- _Task objective_: Find the line with "camera: 55 degrees left, 5 degrees up" in the entries below. Repeat it, every following line, and the line with "in purple [263,97]", exactly and with nothing added.

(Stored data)
—————

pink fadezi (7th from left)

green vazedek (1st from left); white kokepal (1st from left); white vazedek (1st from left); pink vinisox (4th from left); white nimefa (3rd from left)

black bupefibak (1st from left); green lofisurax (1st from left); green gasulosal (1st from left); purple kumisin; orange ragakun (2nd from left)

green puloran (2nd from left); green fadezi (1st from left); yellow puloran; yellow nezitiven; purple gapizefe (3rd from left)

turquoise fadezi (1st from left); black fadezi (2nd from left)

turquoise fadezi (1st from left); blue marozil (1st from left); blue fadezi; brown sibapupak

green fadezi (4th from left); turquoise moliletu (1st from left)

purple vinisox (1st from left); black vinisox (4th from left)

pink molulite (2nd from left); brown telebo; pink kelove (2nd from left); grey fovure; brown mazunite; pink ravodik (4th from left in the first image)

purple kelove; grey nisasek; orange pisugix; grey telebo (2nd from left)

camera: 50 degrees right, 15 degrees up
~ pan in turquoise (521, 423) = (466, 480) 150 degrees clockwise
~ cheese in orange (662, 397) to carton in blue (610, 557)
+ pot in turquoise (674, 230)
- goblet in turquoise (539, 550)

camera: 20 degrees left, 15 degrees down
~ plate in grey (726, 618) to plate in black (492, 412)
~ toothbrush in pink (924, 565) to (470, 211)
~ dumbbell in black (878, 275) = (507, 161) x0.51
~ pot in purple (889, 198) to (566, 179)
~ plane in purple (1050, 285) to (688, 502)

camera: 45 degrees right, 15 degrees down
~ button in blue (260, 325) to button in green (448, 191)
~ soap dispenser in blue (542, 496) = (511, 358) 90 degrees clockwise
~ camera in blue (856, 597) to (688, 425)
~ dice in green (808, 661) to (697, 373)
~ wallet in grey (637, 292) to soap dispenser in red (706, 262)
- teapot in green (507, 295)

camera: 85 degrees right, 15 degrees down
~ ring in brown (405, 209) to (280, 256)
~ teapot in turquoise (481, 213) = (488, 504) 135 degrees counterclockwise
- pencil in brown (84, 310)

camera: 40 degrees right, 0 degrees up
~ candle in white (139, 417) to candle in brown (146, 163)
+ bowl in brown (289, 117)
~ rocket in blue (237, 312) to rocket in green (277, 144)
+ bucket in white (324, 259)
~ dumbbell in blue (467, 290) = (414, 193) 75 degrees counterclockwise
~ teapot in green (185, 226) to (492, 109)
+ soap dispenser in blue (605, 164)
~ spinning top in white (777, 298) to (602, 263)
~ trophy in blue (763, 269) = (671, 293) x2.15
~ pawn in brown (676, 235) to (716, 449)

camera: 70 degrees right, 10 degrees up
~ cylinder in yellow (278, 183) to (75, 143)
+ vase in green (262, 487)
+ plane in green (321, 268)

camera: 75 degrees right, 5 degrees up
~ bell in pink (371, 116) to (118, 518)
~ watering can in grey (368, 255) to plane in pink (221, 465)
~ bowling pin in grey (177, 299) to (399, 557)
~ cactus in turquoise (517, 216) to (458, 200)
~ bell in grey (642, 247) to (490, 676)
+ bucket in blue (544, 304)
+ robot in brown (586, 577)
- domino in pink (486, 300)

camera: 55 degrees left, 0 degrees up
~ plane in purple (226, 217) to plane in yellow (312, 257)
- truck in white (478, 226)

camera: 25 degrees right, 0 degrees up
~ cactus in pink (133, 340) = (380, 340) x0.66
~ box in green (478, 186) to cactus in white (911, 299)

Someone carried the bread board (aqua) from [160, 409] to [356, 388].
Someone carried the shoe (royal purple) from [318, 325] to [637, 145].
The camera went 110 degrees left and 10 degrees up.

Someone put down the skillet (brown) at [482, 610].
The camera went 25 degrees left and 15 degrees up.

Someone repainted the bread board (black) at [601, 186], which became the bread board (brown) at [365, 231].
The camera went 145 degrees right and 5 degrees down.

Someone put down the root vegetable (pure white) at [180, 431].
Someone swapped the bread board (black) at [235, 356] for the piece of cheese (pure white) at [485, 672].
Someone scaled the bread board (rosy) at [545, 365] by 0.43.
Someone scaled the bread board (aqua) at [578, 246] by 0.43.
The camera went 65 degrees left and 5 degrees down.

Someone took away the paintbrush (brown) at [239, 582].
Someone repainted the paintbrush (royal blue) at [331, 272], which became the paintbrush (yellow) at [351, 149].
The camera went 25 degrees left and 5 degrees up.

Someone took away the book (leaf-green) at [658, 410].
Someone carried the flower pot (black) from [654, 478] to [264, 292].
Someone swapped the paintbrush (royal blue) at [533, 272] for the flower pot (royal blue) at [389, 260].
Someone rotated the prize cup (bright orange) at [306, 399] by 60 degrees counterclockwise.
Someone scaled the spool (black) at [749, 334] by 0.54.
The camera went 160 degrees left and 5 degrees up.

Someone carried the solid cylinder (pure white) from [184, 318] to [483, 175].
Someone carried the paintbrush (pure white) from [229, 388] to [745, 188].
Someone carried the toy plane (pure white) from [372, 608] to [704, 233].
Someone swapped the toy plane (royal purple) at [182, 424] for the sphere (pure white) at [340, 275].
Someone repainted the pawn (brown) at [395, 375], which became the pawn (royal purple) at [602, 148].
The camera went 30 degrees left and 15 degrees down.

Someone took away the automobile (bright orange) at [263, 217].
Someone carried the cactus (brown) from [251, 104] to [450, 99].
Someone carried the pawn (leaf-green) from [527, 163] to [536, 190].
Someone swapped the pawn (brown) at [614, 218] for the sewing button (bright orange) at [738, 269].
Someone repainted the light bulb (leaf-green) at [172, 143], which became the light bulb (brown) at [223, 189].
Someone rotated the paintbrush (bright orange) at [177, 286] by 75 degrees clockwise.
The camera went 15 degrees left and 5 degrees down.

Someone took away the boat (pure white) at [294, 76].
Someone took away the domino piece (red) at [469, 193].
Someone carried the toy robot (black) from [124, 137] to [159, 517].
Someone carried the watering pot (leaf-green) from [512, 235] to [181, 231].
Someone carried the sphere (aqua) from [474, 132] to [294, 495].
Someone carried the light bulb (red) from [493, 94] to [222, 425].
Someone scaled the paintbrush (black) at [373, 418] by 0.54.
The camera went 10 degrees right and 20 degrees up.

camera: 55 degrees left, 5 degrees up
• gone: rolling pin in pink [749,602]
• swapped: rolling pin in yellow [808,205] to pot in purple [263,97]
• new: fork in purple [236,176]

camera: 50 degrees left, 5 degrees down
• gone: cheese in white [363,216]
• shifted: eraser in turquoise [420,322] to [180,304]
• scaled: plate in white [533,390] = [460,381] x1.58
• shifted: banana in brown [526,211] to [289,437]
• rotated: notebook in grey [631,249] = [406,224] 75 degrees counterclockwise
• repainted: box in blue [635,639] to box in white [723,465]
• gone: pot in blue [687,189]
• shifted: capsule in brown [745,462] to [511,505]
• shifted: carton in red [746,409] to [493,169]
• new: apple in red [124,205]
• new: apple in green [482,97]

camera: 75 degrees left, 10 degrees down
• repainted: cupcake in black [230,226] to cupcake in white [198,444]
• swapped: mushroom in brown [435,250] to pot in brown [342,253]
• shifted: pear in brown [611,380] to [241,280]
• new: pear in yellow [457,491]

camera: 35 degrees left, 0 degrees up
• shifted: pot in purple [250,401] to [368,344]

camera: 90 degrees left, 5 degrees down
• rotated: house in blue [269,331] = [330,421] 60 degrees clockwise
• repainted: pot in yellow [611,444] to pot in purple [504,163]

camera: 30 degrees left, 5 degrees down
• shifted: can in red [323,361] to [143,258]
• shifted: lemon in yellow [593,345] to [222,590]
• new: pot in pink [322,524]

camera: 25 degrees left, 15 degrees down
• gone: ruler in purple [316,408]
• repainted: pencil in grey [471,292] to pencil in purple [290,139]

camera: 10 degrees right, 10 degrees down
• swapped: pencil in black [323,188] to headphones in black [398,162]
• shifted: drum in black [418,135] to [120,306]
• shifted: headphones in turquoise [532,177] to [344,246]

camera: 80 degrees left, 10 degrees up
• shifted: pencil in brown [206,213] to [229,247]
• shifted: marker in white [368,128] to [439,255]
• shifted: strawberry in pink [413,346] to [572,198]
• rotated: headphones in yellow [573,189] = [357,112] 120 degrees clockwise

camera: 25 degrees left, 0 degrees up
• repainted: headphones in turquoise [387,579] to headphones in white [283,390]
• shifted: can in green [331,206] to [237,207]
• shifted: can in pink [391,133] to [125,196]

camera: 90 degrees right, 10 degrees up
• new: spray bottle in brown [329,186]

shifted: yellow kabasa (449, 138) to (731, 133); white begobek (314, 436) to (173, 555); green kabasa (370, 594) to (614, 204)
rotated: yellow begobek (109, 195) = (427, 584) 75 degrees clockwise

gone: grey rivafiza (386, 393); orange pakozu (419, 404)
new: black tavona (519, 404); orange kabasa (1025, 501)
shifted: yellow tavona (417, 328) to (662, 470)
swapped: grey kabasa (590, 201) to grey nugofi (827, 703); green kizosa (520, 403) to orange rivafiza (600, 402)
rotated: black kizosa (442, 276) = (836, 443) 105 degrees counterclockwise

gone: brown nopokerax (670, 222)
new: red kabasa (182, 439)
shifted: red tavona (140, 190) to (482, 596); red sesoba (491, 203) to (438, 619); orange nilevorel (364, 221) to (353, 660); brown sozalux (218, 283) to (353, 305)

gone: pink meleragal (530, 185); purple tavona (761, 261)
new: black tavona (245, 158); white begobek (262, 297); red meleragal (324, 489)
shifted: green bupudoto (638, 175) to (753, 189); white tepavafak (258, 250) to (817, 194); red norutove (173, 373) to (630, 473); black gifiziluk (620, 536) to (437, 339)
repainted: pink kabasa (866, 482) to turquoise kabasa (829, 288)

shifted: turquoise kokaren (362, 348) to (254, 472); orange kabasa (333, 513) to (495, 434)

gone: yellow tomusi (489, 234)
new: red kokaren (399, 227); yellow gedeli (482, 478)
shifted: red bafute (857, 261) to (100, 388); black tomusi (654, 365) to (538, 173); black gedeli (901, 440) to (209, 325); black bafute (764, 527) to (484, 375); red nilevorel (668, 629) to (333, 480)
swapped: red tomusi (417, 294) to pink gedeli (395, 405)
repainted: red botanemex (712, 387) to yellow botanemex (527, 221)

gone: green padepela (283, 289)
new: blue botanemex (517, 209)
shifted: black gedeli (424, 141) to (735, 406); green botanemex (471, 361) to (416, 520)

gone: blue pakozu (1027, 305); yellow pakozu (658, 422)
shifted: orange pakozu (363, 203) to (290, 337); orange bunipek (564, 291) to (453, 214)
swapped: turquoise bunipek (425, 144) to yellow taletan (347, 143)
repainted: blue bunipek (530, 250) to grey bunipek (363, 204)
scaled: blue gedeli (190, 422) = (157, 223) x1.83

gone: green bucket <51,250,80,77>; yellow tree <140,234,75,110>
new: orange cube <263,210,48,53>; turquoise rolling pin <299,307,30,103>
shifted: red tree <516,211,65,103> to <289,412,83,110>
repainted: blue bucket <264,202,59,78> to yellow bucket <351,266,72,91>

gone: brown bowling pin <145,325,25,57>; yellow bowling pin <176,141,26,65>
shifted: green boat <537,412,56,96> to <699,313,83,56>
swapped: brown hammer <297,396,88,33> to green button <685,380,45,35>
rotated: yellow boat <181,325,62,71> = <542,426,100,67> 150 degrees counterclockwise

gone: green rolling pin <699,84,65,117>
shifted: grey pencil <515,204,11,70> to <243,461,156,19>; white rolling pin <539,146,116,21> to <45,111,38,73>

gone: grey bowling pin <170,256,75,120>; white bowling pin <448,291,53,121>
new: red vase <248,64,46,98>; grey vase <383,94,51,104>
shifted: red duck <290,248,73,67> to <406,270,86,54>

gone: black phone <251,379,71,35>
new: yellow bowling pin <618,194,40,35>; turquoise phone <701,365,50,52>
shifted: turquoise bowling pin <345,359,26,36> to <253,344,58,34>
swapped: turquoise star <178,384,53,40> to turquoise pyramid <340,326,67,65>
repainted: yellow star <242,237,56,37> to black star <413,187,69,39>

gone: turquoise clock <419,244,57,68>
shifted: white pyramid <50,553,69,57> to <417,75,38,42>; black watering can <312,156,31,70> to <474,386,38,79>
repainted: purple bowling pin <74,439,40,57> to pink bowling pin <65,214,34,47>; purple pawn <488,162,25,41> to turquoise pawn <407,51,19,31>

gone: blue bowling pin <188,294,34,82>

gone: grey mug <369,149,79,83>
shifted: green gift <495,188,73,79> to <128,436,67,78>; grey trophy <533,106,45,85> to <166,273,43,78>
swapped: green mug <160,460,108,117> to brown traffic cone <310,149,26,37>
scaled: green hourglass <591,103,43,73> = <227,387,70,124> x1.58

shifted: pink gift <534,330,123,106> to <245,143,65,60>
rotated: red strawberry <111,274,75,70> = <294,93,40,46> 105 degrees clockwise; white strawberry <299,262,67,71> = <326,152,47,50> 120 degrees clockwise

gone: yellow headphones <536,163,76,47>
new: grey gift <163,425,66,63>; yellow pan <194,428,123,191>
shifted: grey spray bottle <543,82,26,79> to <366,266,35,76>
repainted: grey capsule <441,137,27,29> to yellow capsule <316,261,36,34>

—————

- _Answer space_:
camera: 55 degrees left, 5 degrees up
• gone: rolling pin in pink [749,602]
• swapped: rolling pin in yellow [808,205] to pot in purple [263,97]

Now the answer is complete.